Instructions for the task:
Print the lines of the listing below exactly as they appear, beginning with the line that contains "future (1368, 415)" and continuing through the line that contains "Holly (454, 279)".

Exercise data:
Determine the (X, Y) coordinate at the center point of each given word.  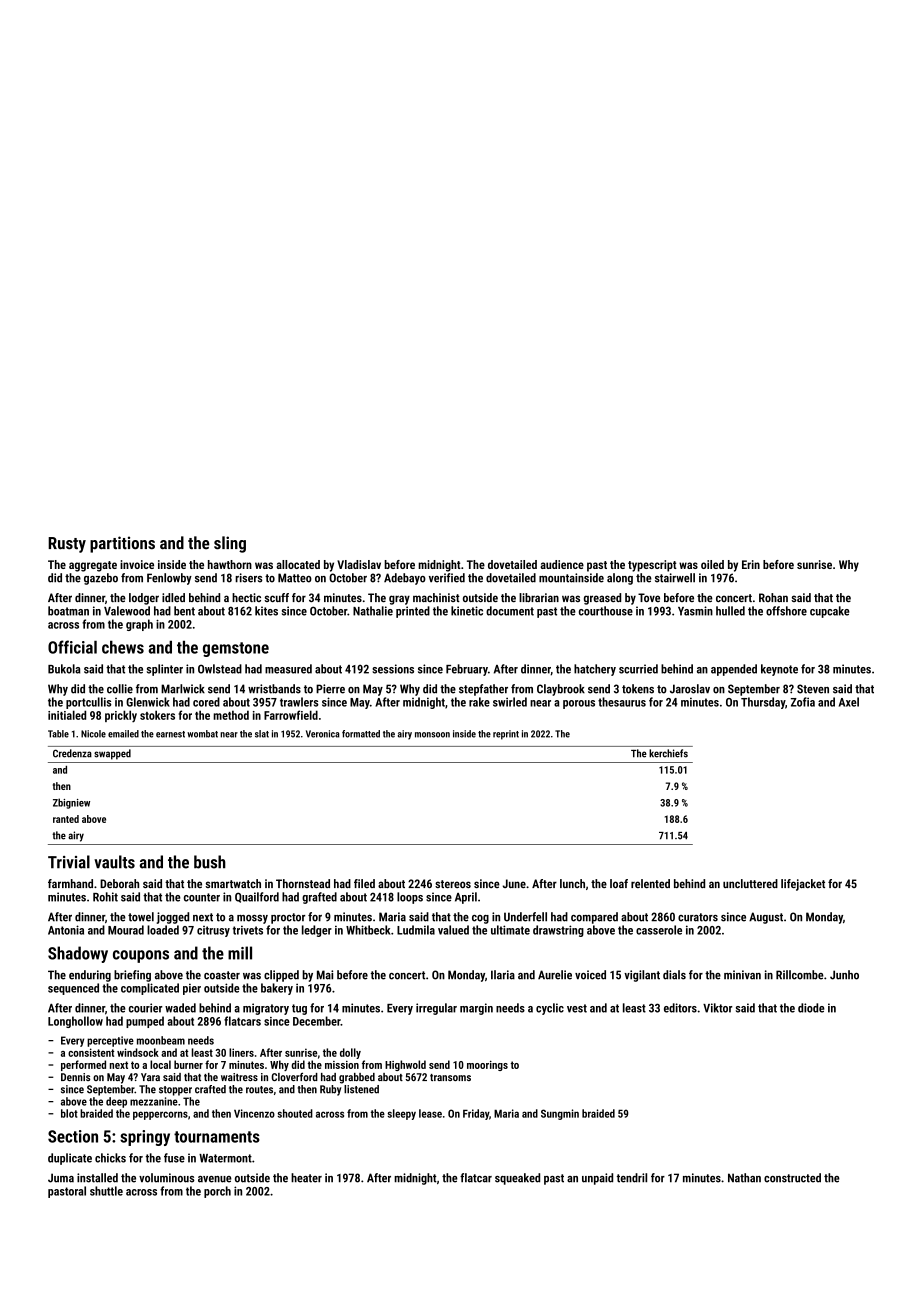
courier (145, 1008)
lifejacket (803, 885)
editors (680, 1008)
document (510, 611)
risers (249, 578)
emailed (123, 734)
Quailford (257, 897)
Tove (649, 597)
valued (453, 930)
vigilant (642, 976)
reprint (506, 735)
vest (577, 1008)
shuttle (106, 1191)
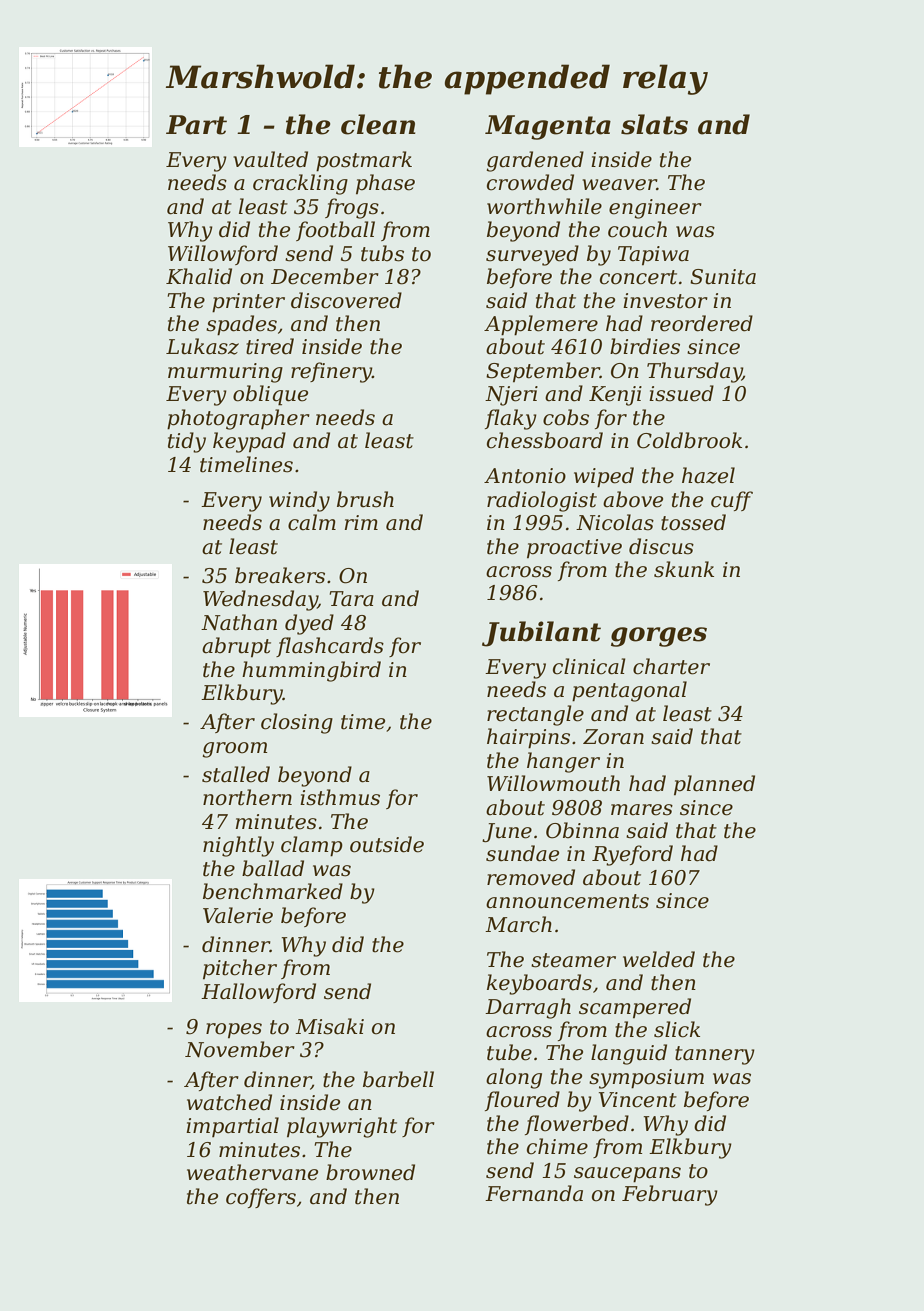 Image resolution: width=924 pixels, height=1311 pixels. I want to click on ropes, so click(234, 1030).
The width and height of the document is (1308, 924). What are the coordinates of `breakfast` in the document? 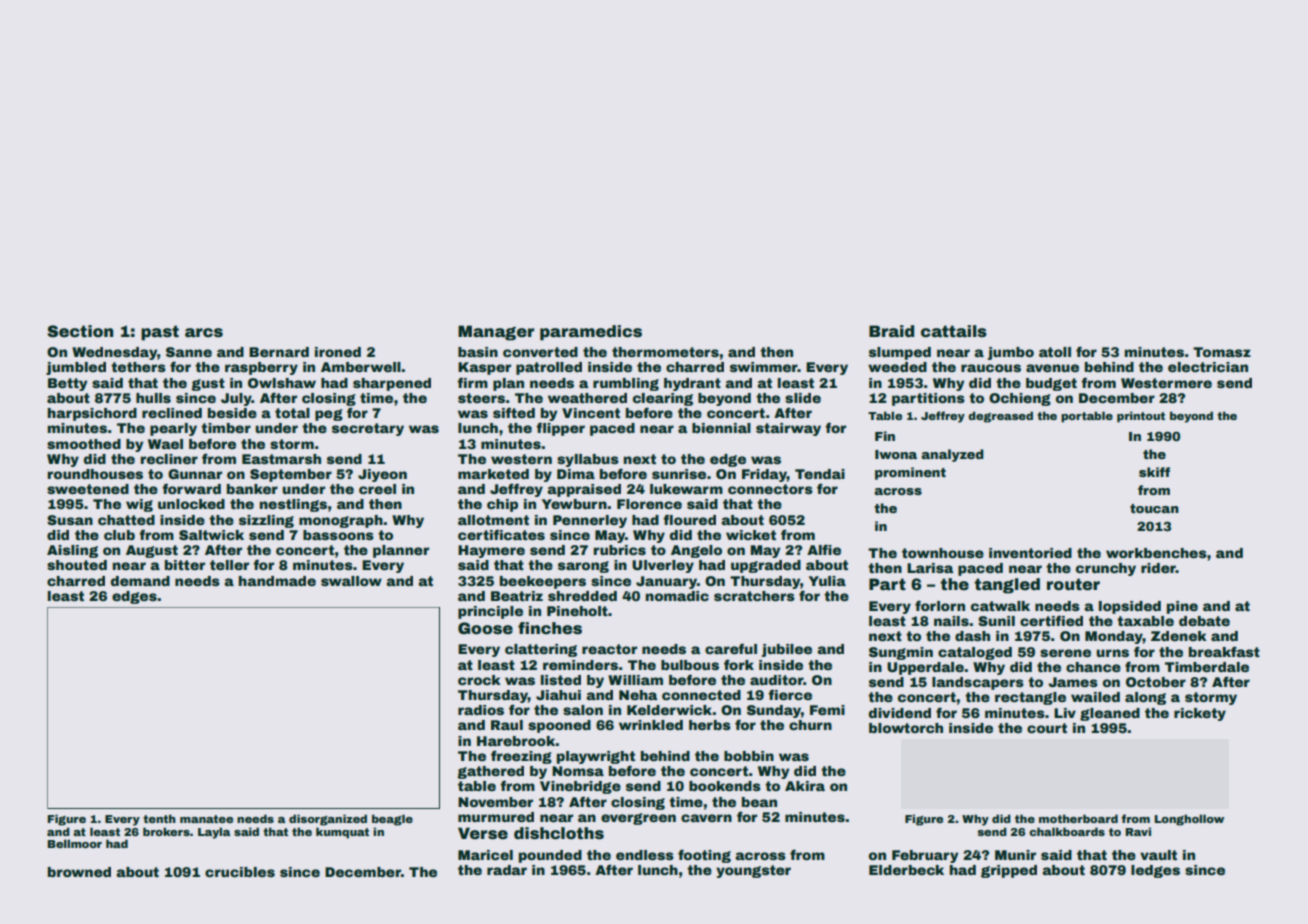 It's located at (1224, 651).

...

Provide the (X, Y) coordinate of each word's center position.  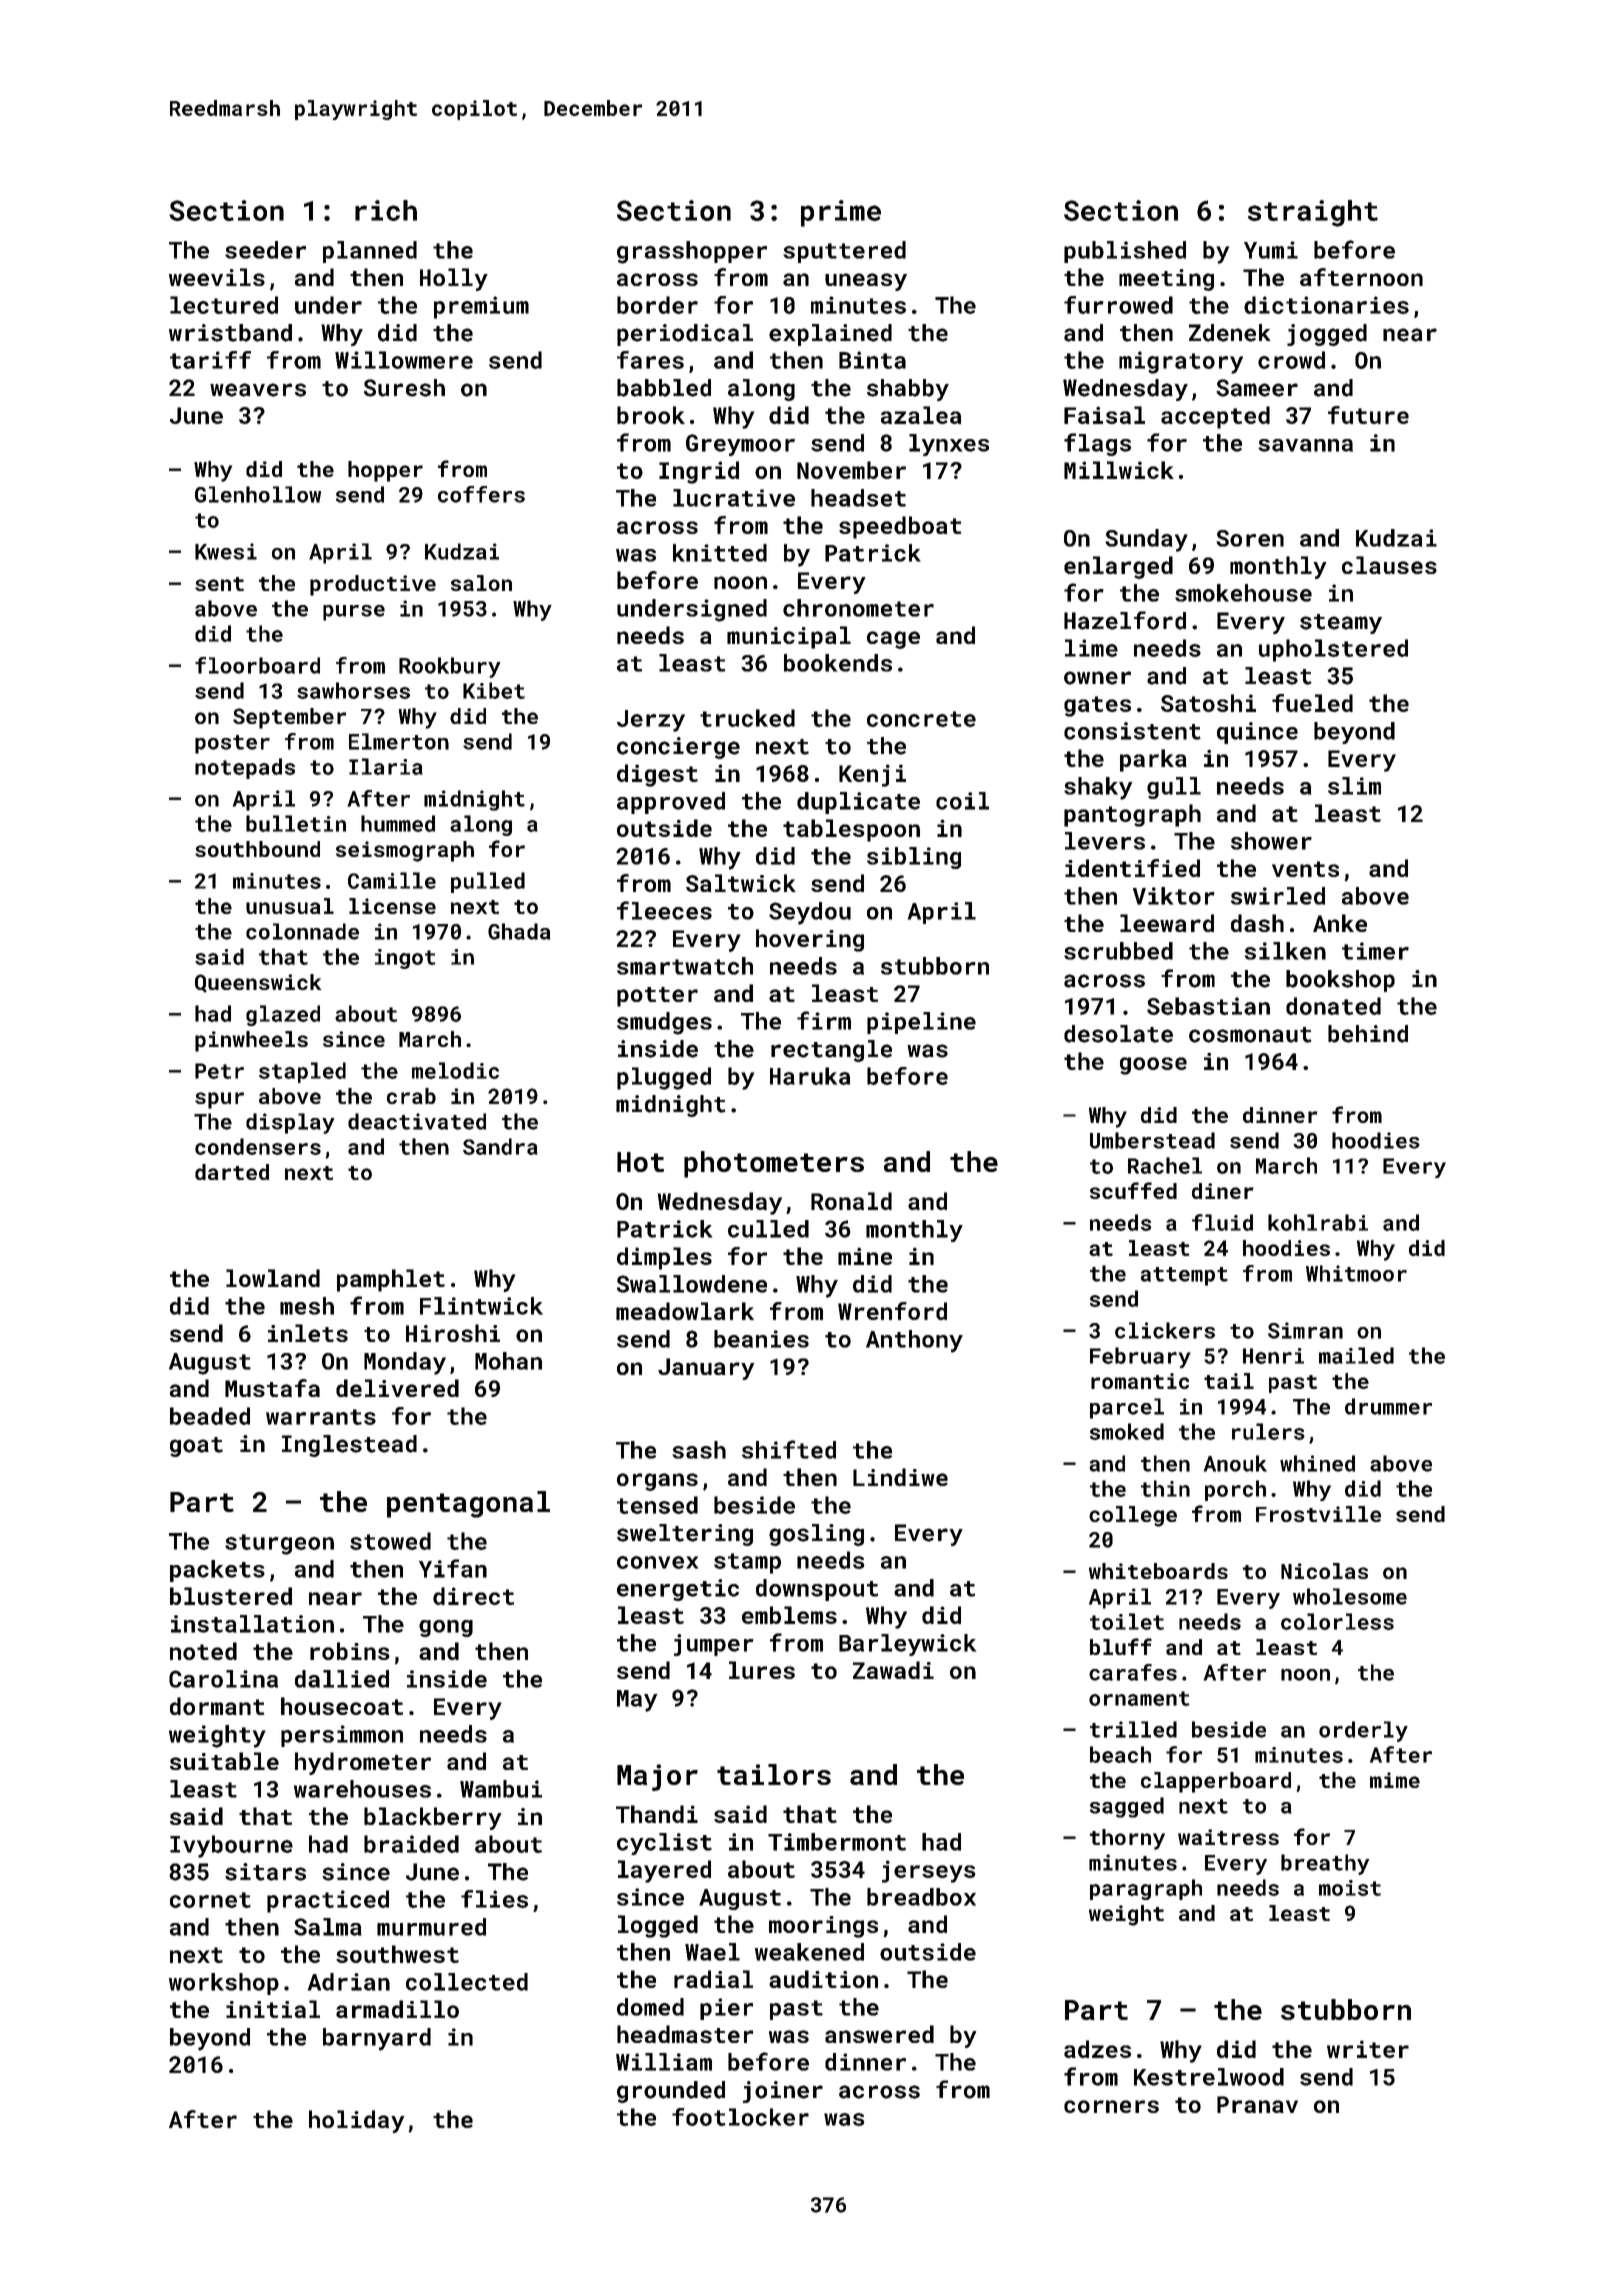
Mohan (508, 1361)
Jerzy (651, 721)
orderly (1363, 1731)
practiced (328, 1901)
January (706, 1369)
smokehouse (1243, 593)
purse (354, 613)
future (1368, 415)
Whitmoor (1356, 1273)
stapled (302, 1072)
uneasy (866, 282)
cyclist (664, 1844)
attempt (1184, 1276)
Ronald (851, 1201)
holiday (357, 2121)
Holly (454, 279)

Solution to this problem:
future (1368, 415)
Whitmoor (1356, 1273)
stapled (302, 1072)
uneasy (866, 282)
cyclist (664, 1844)
attempt (1184, 1276)
Ronald (851, 1201)
holiday (357, 2121)
Holly (454, 279)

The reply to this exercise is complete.